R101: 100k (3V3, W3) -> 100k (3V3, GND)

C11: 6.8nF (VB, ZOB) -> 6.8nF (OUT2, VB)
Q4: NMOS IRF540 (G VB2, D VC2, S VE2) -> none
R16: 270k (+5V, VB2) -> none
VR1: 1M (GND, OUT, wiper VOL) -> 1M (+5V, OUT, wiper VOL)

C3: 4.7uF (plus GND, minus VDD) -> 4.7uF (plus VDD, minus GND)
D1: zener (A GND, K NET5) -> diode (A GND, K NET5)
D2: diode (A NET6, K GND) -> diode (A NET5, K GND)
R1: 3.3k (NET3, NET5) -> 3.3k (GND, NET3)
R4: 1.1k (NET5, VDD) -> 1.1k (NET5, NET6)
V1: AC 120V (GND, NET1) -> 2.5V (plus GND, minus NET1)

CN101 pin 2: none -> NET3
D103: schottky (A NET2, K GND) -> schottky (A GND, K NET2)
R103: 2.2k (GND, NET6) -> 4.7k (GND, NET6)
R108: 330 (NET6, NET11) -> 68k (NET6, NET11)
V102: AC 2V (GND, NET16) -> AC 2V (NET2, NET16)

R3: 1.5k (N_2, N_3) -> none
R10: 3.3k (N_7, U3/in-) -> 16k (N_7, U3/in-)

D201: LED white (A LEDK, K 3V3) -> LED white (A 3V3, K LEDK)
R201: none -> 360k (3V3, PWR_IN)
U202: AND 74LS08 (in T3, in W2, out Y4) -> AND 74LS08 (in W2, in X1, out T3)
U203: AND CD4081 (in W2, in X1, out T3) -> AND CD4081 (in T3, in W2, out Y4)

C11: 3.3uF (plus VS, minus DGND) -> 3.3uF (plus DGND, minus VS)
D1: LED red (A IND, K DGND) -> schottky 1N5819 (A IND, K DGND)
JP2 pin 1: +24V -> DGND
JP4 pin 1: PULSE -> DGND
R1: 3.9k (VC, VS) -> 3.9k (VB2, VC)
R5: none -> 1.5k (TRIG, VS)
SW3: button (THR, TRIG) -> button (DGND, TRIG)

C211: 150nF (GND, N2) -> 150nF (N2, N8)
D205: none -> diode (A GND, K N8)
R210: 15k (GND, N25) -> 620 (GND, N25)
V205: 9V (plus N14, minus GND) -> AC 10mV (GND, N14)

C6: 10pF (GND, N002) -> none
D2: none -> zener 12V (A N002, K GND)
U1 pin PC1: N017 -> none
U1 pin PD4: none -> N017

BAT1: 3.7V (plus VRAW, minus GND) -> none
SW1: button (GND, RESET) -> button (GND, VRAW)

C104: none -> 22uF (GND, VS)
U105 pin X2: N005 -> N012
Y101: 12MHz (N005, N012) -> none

## Goal of the exercise
Reproduce verbatim the lines above, from the line with "Q4: NMOS IRF540 (G VB2, D VC2, S VE2) -> none" through the line with "D1: zener (A".

## Exercise response
Q4: NMOS IRF540 (G VB2, D VC2, S VE2) -> none
R16: 270k (+5V, VB2) -> none
VR1: 1M (GND, OUT, wiper VOL) -> 1M (+5V, OUT, wiper VOL)

C3: 4.7uF (plus GND, minus VDD) -> 4.7uF (plus VDD, minus GND)
D1: zener (A GND, K NET5) -> diode (A GND, K NET5)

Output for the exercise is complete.